**EXERCISE DESCRIPTION**
What are the lines, word for word, from the line with "raúl@cluster: [58,415,410,605] ->" up to and including the line with "Open: [26,147,53,169] ->" in the records below? Omit the pictures.

**DATA FOR THIS TASK**

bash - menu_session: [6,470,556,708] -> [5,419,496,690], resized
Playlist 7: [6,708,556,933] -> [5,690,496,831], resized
...
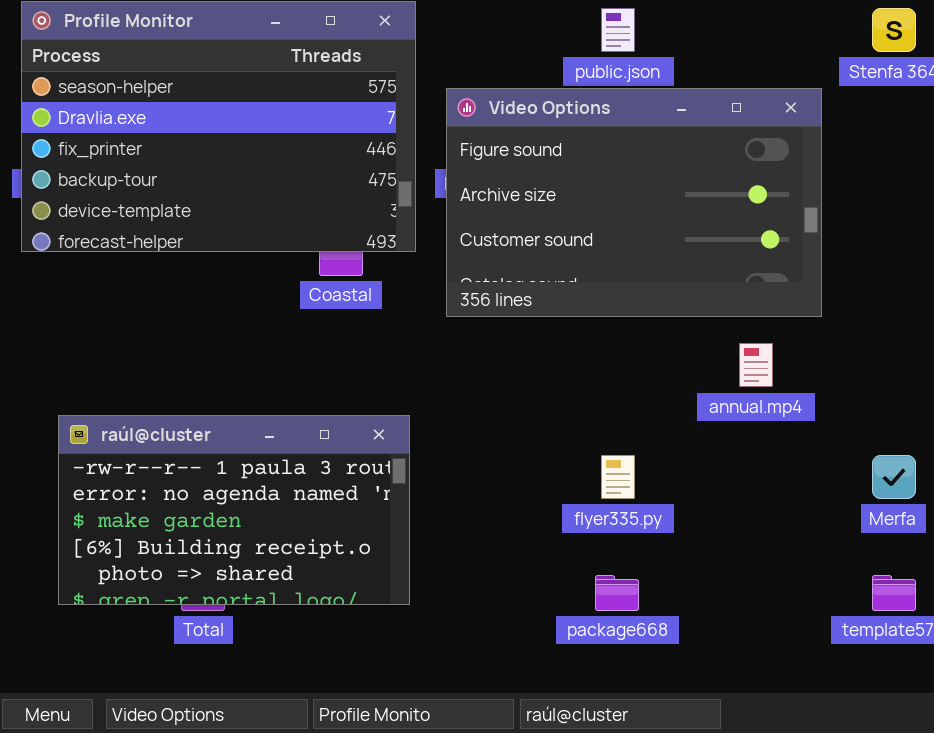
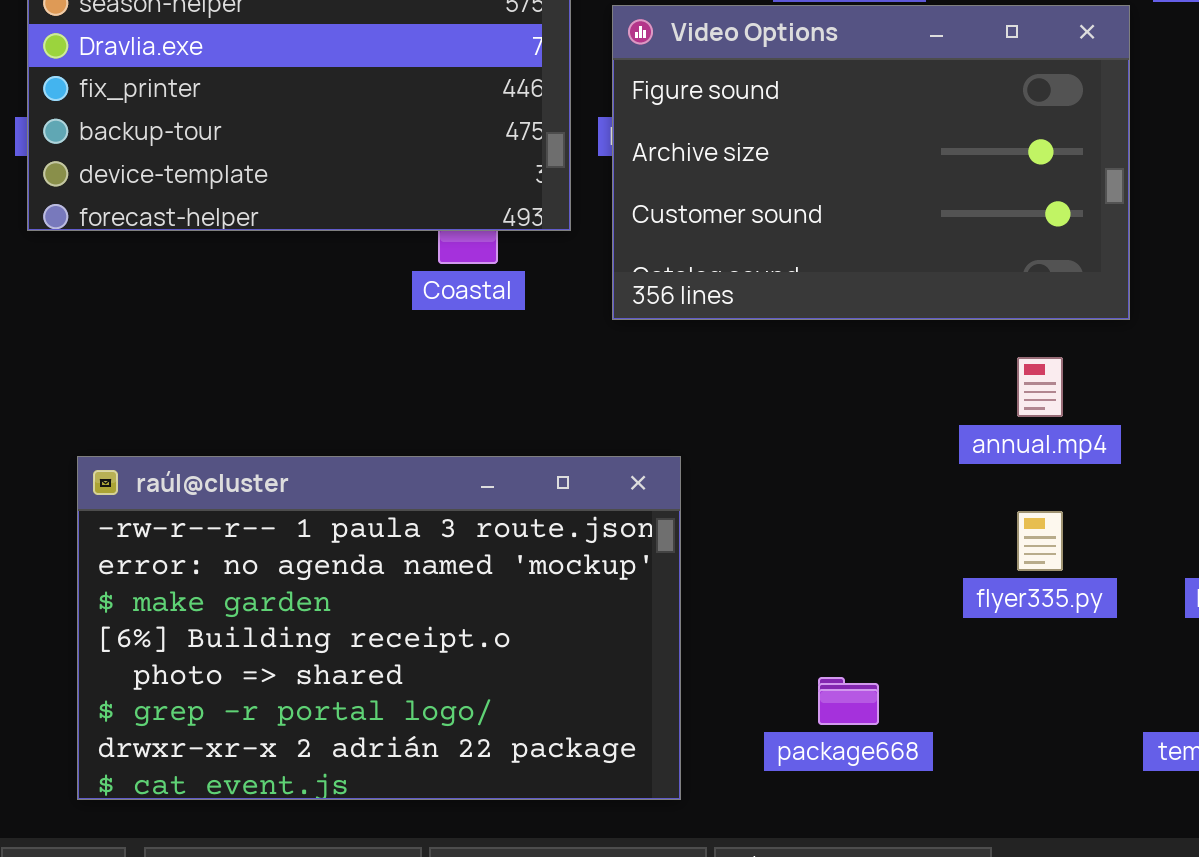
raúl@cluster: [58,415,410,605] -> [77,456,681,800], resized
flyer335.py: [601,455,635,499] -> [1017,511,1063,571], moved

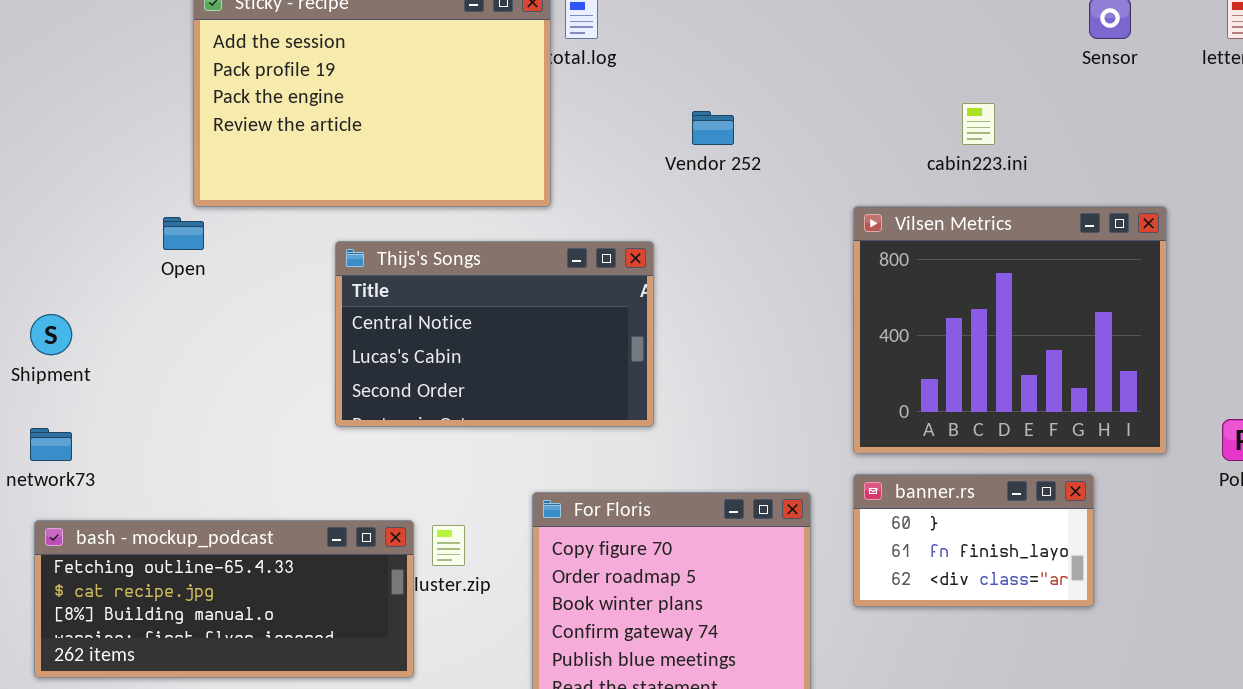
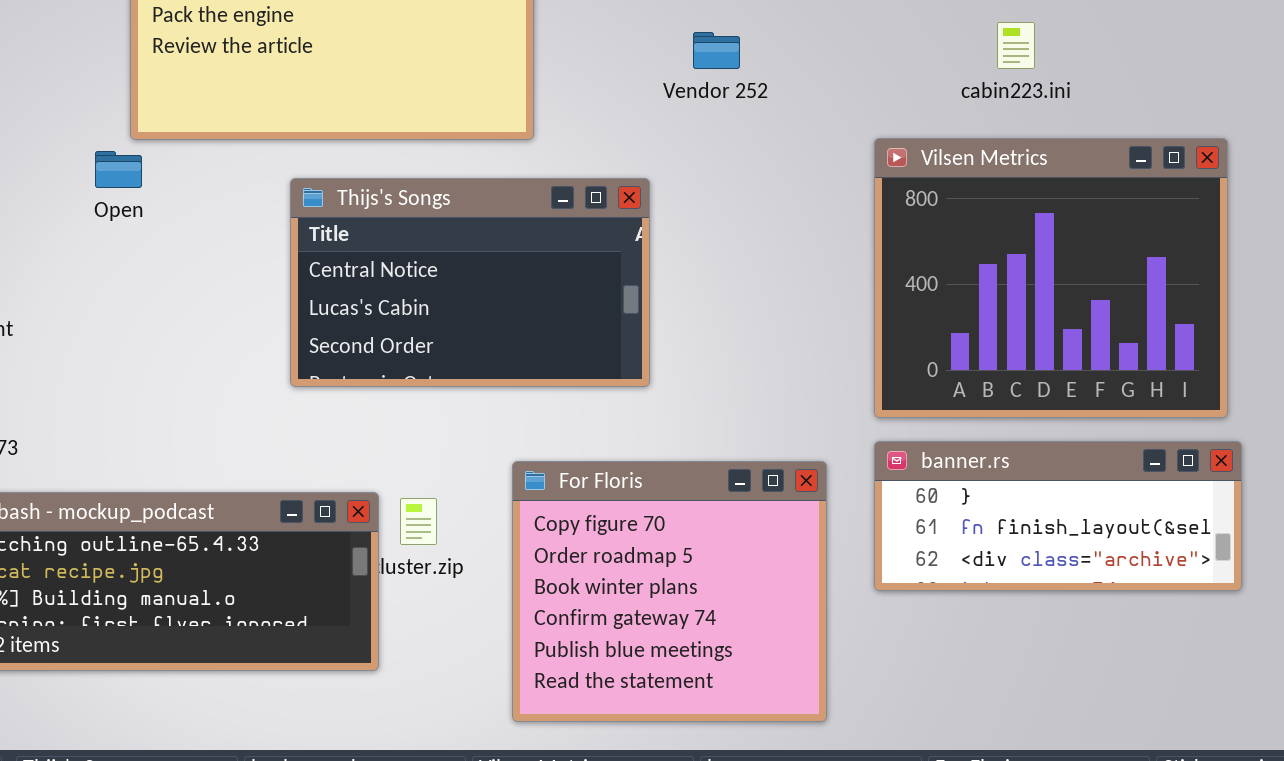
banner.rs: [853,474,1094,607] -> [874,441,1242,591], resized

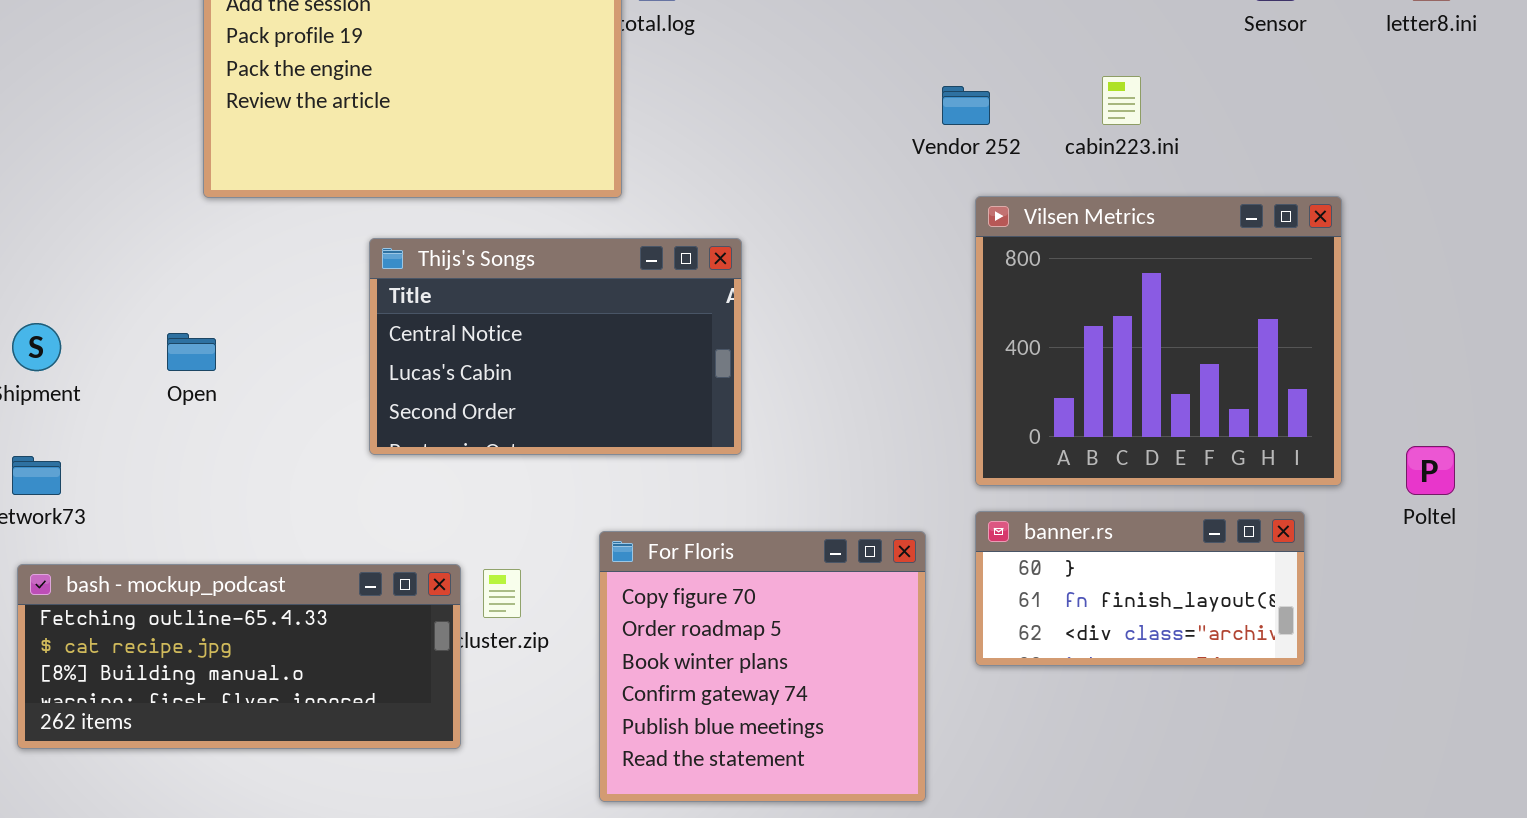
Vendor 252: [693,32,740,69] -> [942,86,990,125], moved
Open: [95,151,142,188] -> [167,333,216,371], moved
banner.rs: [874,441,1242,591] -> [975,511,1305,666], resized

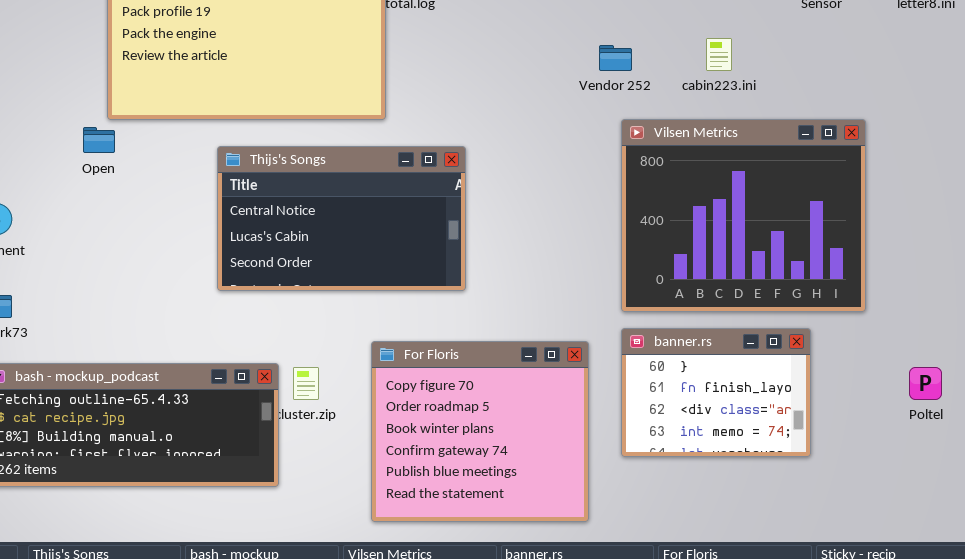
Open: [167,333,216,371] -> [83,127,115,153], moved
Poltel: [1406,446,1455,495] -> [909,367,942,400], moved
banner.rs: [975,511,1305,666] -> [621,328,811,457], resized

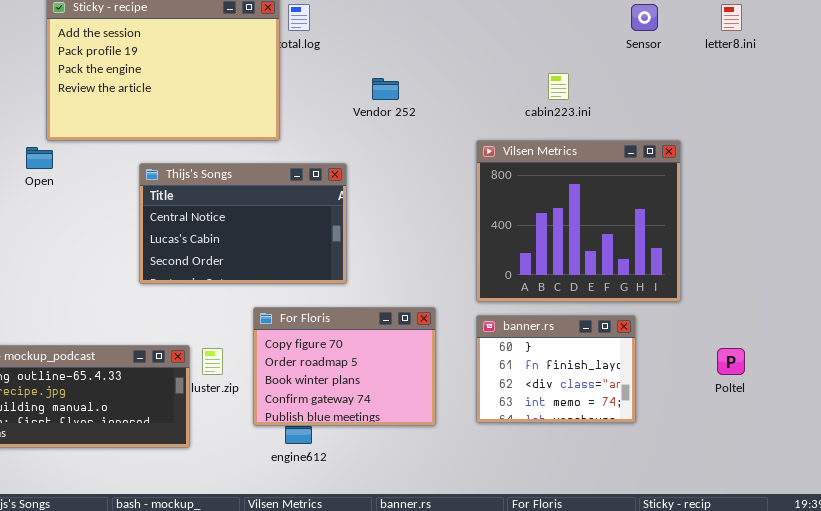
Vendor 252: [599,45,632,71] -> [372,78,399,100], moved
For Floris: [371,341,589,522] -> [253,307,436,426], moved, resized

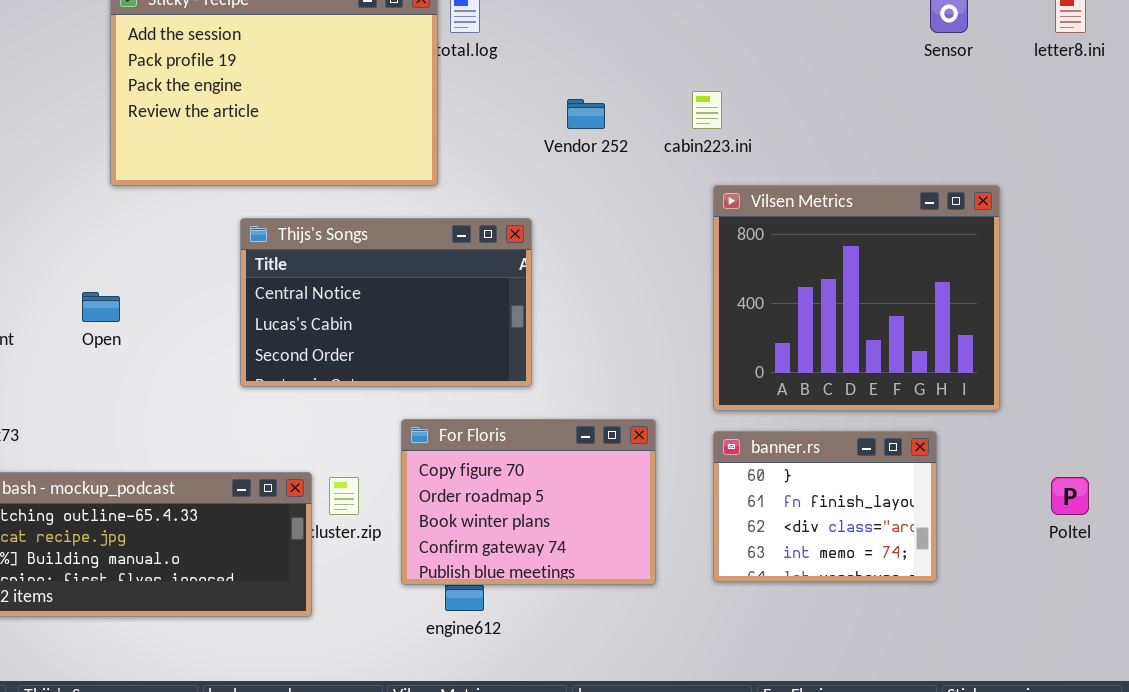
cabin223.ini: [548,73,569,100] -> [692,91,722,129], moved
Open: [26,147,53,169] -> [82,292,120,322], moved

**TASK SOLUTION**
raúl@cluster: [58,415,410,605] -> [77,456,681,800], resized
flyer335.py: [601,455,635,499] -> [1017,511,1063,571], moved

banner.rs: [853,474,1094,607] -> [874,441,1242,591], resized

Vendor 252: [693,32,740,69] -> [942,86,990,125], moved
Open: [95,151,142,188] -> [167,333,216,371], moved
banner.rs: [874,441,1242,591] -> [975,511,1305,666], resized

Open: [167,333,216,371] -> [83,127,115,153], moved
Poltel: [1406,446,1455,495] -> [909,367,942,400], moved
banner.rs: [975,511,1305,666] -> [621,328,811,457], resized

Vendor 252: [599,45,632,71] -> [372,78,399,100], moved
For Floris: [371,341,589,522] -> [253,307,436,426], moved, resized

cabin223.ini: [548,73,569,100] -> [692,91,722,129], moved
Open: [26,147,53,169] -> [82,292,120,322], moved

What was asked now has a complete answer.